_INFORMATION SHOWN:_
+---+

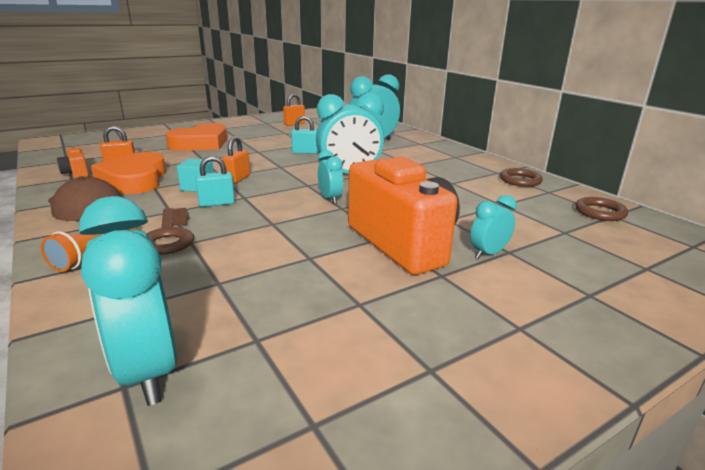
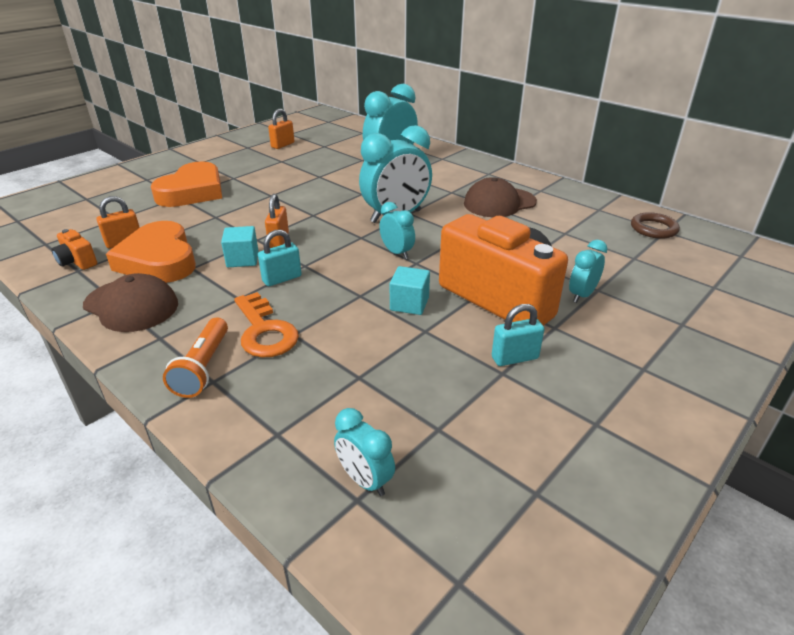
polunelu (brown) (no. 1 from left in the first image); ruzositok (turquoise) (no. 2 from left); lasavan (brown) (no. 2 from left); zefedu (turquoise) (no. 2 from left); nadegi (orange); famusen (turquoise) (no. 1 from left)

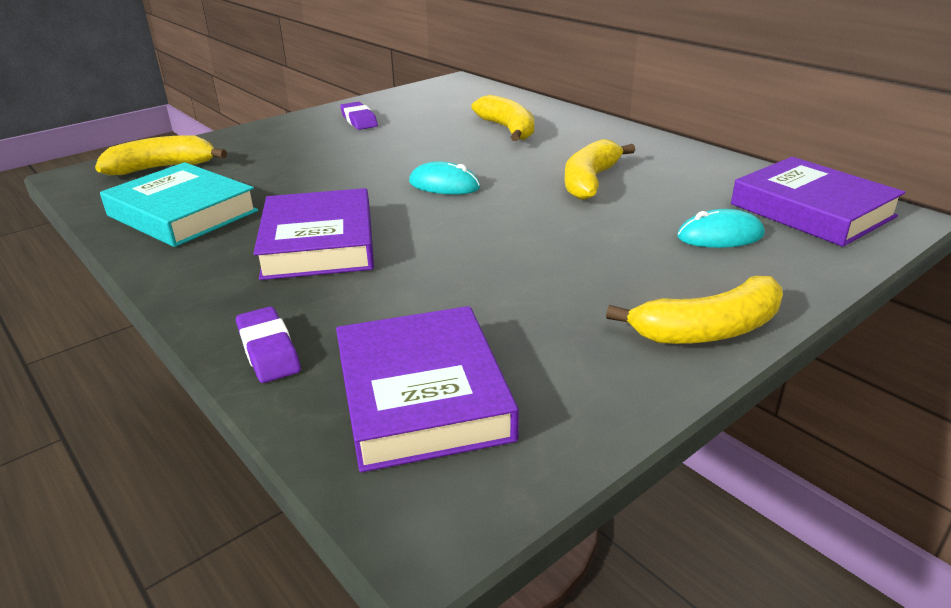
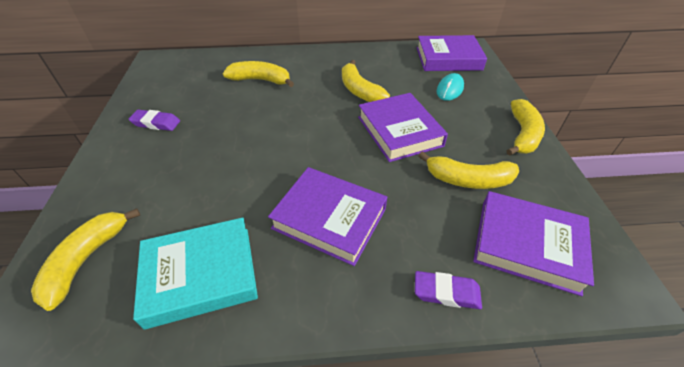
mofikido (turquoise) (no. 1 from left in the first image); zobise (purple) (no. 2 from left); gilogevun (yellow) (no. 4 from left)

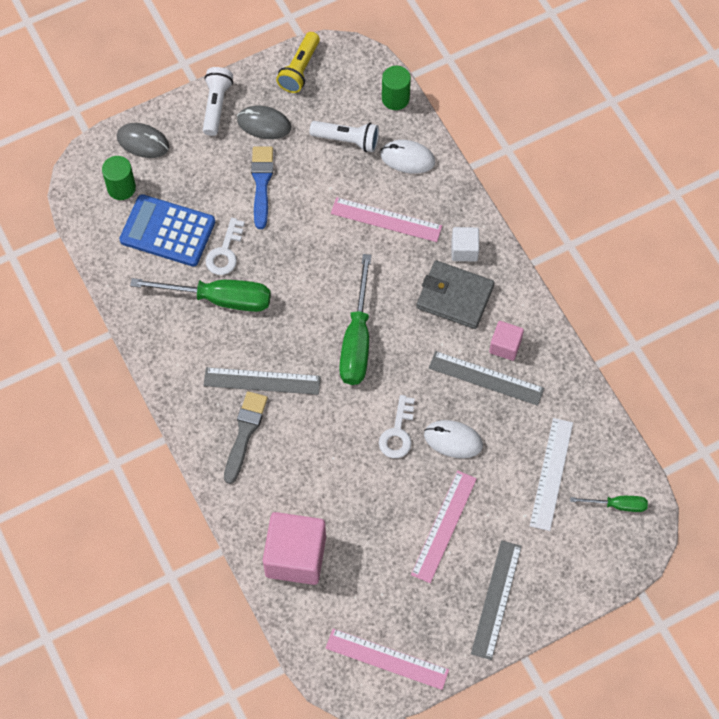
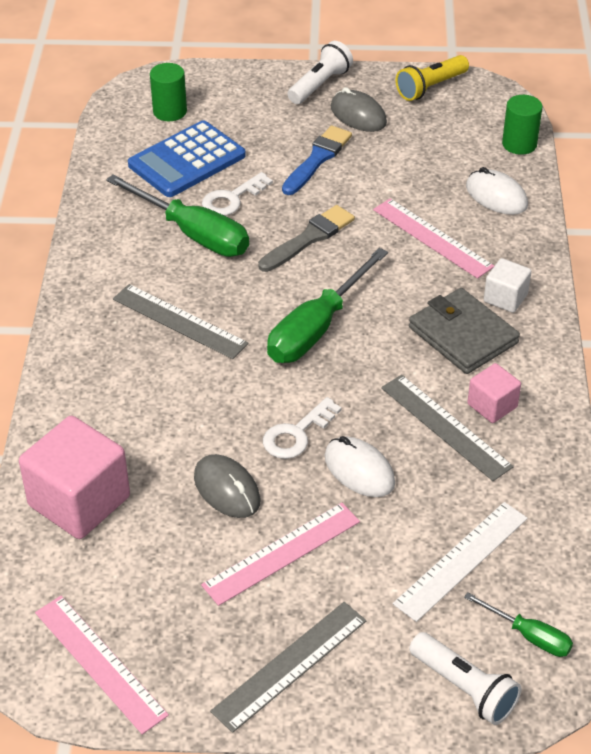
mofikido (grey) (no. 1 from left);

+---+

_WHAT IS EXPECTED:_
In the printed copy, the material above must appear unchanged and without its pictures.

_OUTPUT:_
polunelu (brown) (no. 1 from left in the first image); ruzositok (turquoise) (no. 2 from left); lasavan (brown) (no. 2 from left); zefedu (turquoise) (no. 2 from left); nadegi (orange); famusen (turquoise) (no. 1 from left)

mofikido (turquoise) (no. 1 from left in the first image); zobise (purple) (no. 2 from left); gilogevun (yellow) (no. 4 from left)

mofikido (grey) (no. 1 from left);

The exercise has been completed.